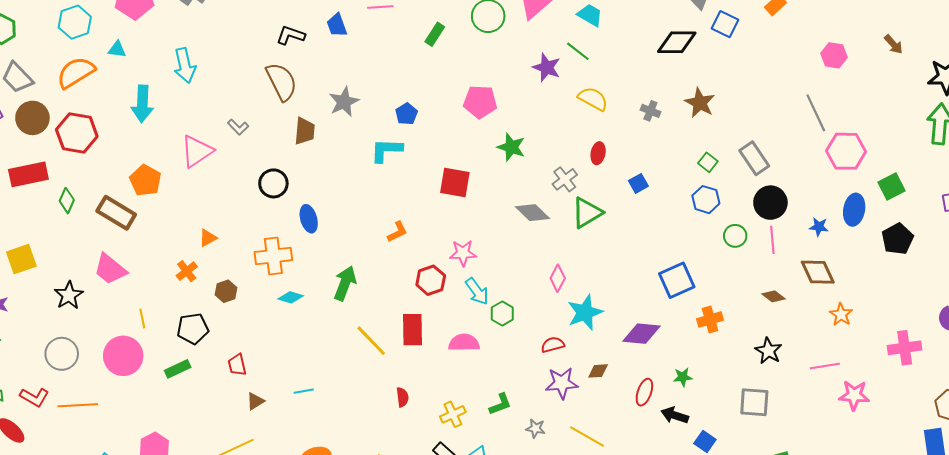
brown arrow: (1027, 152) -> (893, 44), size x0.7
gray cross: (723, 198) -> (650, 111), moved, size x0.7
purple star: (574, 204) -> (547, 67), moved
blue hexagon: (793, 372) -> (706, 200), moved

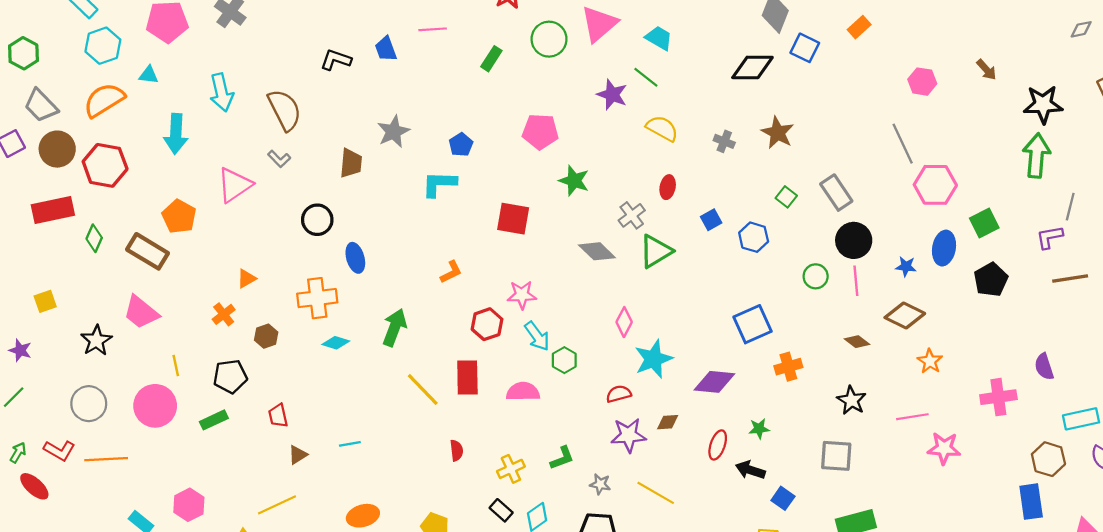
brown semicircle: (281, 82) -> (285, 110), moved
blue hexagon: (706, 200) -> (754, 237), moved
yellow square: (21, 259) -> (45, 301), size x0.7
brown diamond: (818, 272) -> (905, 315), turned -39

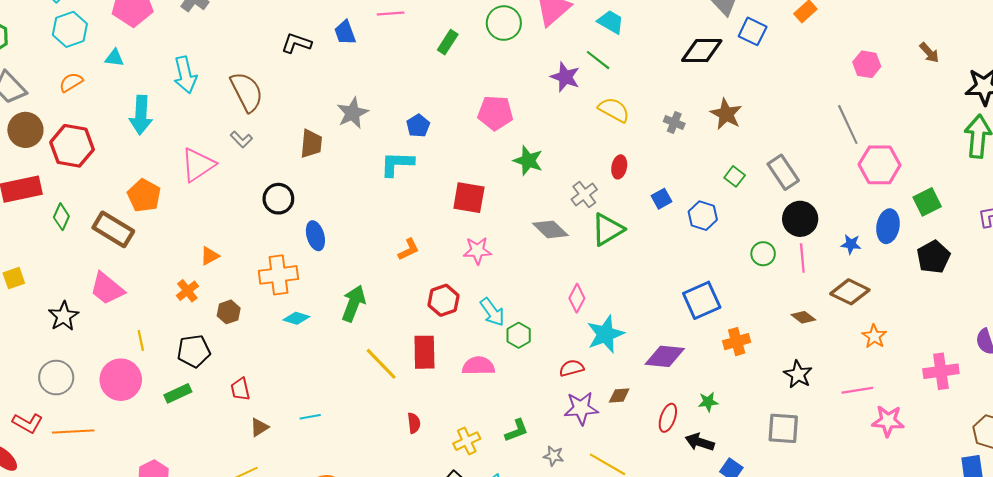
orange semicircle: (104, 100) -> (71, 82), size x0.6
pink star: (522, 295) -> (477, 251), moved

========================================================================

- Problem statement -
Single out each line of the records above with the string "star" in it, and copy it.

- Task solution -
purple star: (574, 204) -> (547, 67), moved
pink star: (522, 295) -> (477, 251), moved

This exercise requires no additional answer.